_Item-finding records_:
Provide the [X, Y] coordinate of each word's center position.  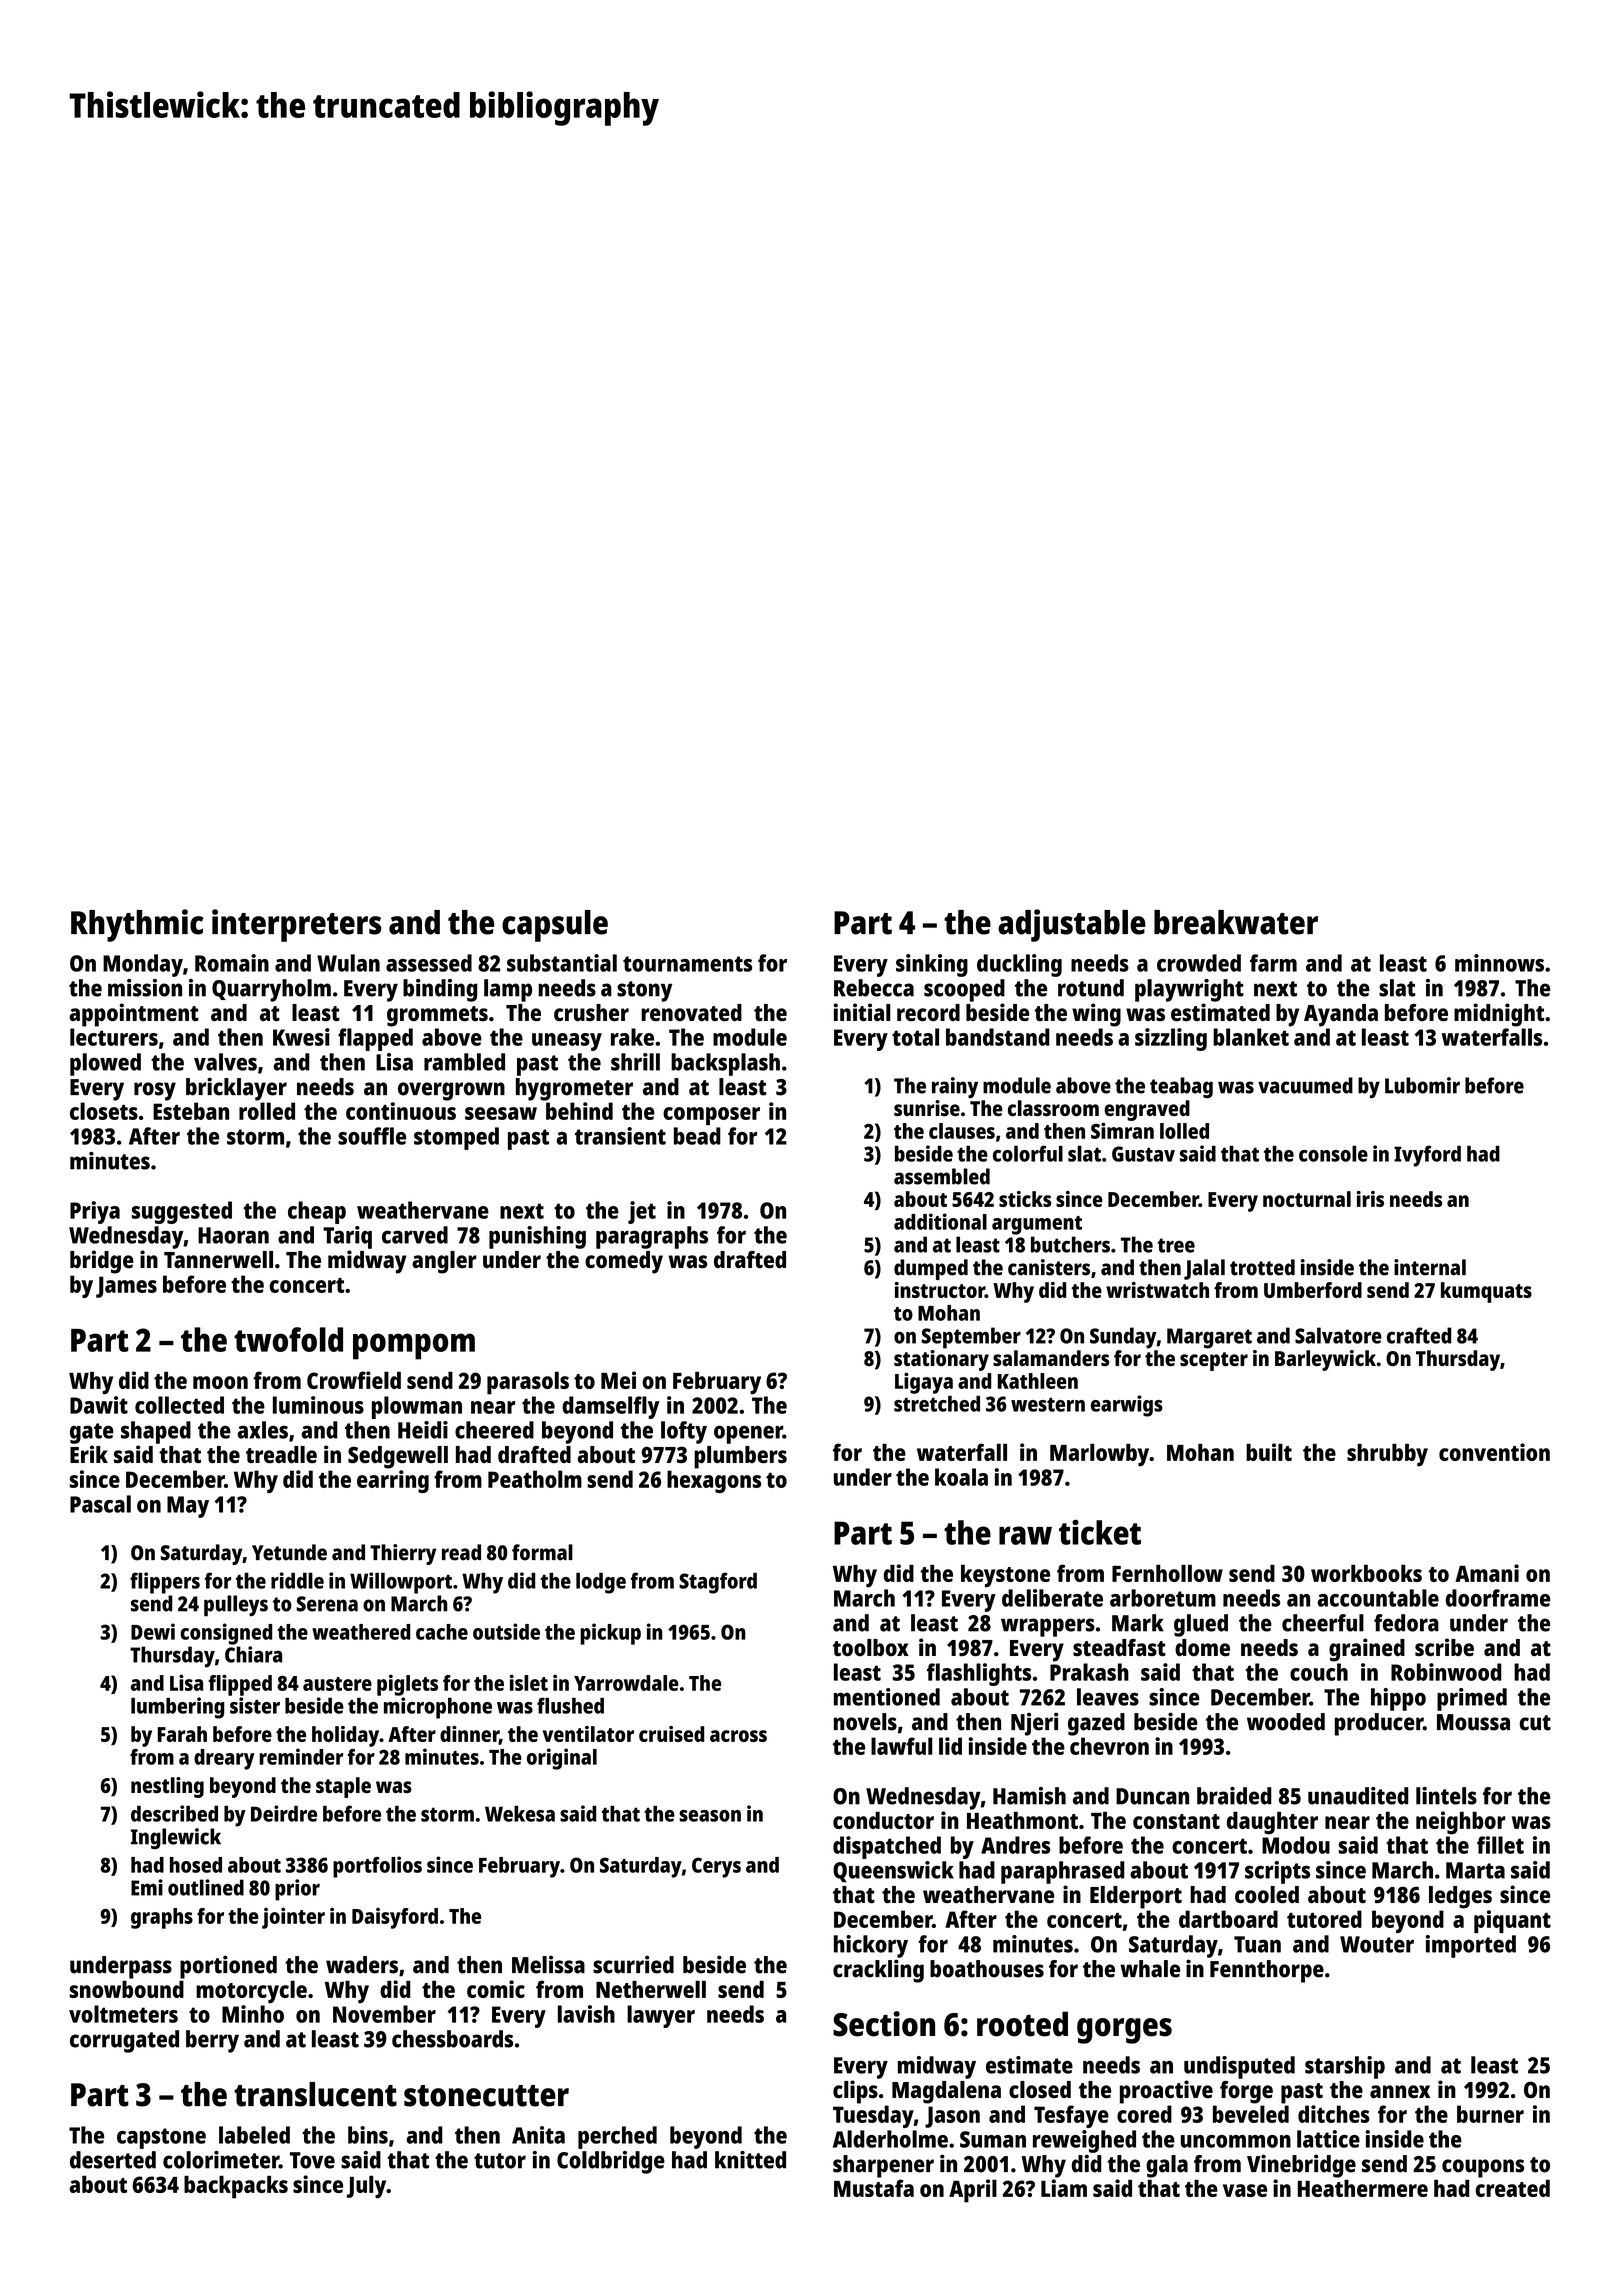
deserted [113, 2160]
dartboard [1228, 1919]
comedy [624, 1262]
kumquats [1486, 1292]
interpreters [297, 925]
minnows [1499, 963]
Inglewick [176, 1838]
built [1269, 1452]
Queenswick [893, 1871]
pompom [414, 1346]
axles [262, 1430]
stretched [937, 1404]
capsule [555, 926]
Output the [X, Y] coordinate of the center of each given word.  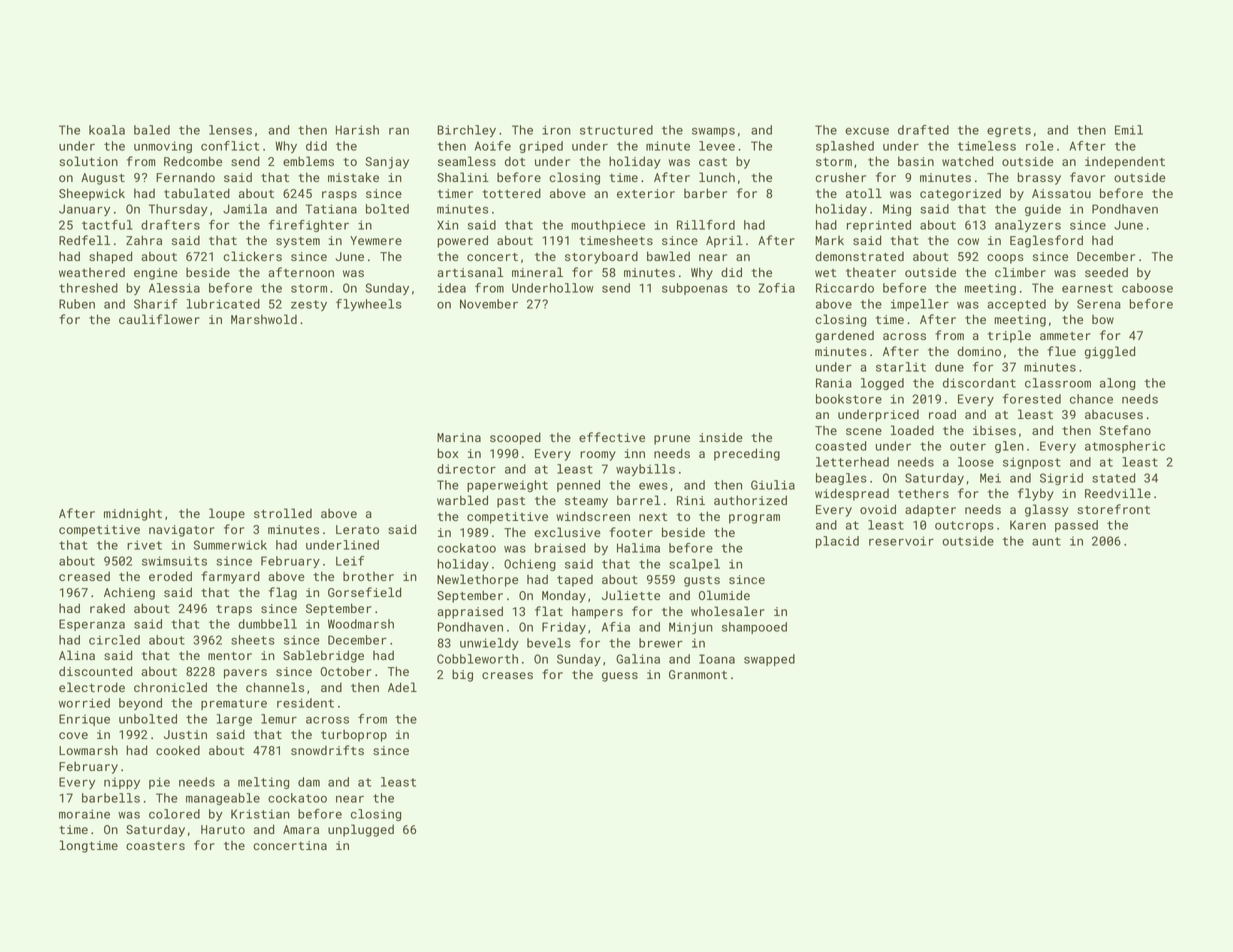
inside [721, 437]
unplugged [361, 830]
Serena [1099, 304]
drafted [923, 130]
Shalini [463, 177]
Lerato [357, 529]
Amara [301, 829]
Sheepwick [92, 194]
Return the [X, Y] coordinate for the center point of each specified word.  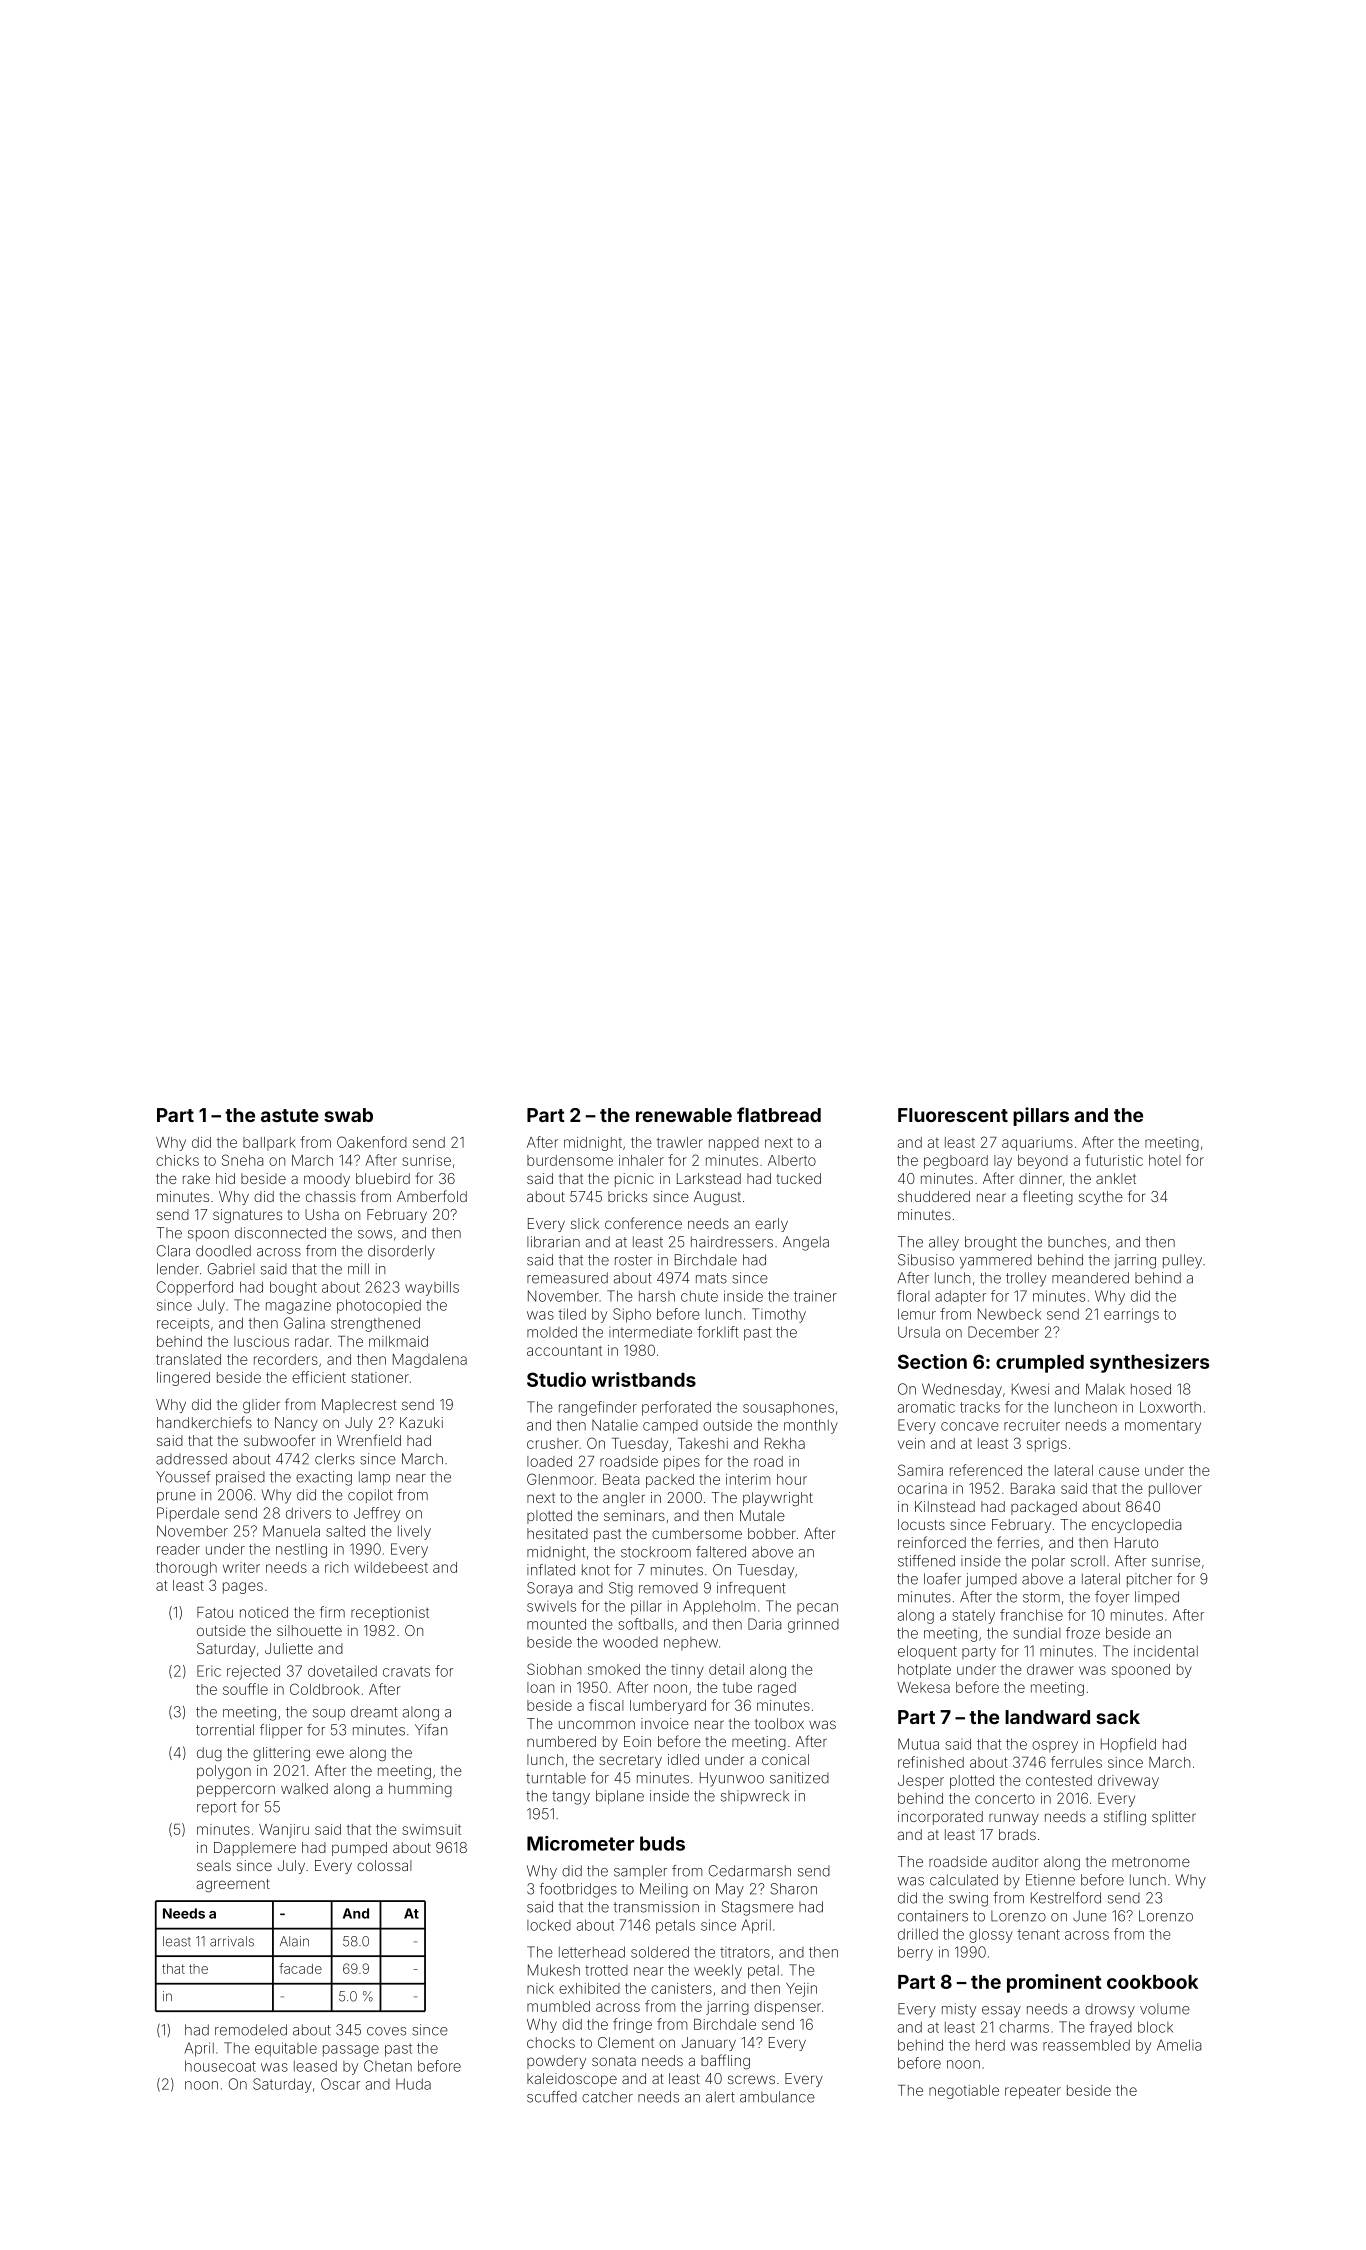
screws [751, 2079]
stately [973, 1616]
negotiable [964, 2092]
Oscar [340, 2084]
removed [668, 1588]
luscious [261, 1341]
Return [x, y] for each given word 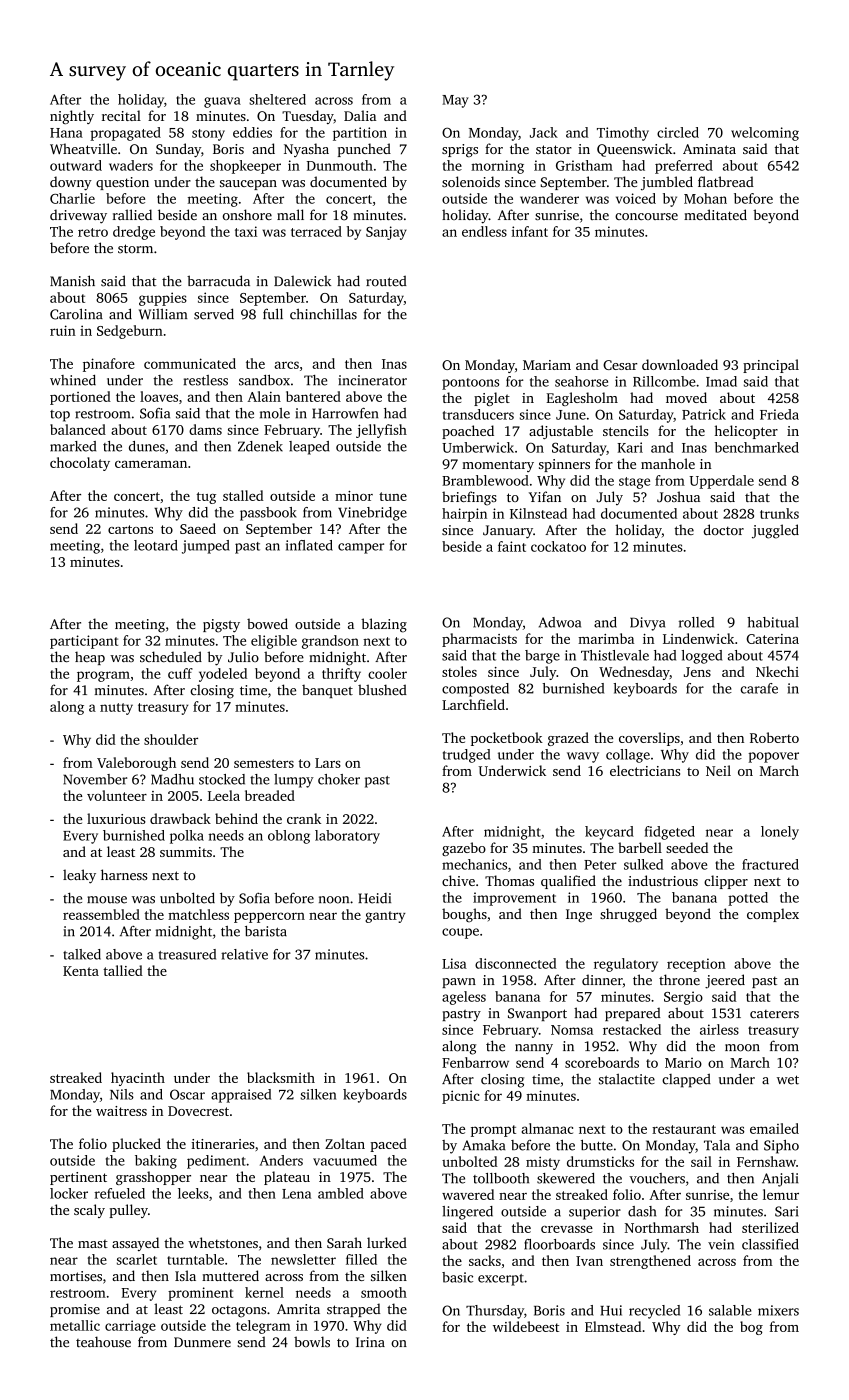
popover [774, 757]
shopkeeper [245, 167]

_PROBLEM STATEMENT_:
Copy out, word for word, every line of the records from the line with "removed [668, 1588]" up to and including the final line of the records, leaving the pictures out of your answer.

_PROBLEM SOLUTION_:
removed [668, 1588]
luscious [261, 1341]
Return [x, y] for each given word 
popover [774, 757]
shopkeeper [245, 167]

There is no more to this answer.